[How to complete this task] Reproduce the records below exactly, leaving their images out.

(Recorded data)
════
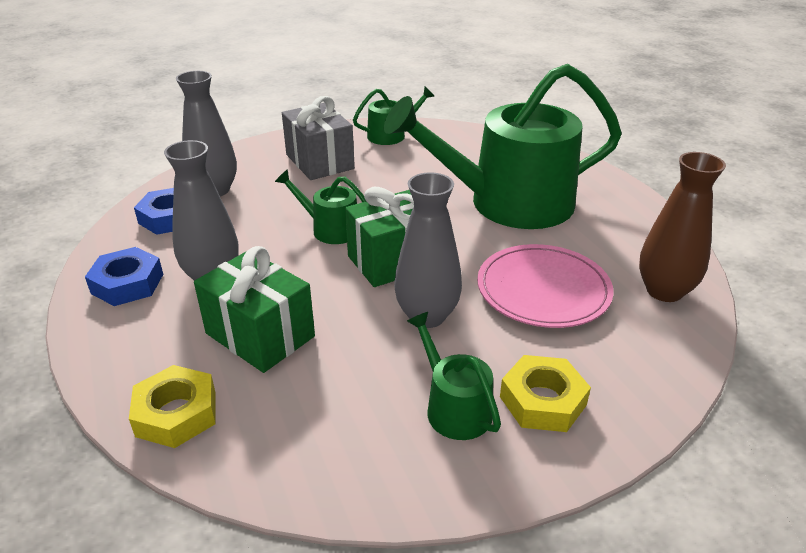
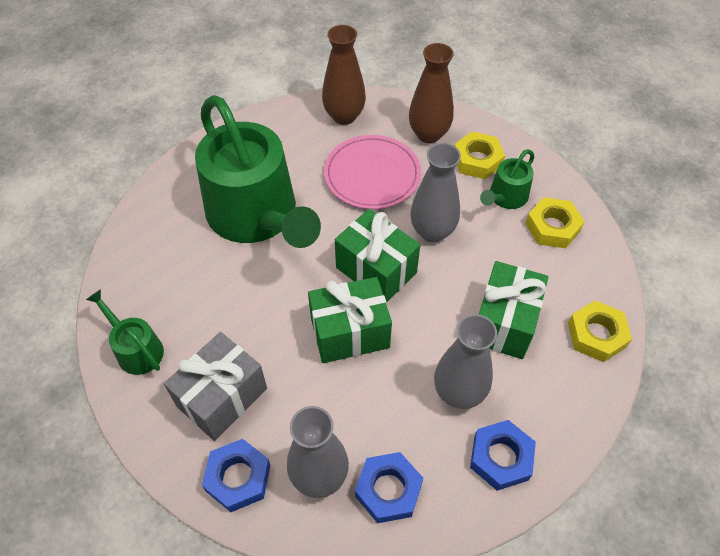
camera: 110 degrees left, 20 degrees up
(249, 159) = (238, 478): none -> blue nut
(330, 229) = (350, 333): green watering can -> green gift
(371, 441) = (552, 227): none -> yellow nut
(613, 363) = (428, 134): none -> brown vase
════
[Task solution]
camera: 110 degrees left, 20 degrees up
(249, 159) = (238, 478): none -> blue nut
(330, 229) = (350, 333): green watering can -> green gift
(371, 441) = (552, 227): none -> yellow nut
(613, 363) = (428, 134): none -> brown vase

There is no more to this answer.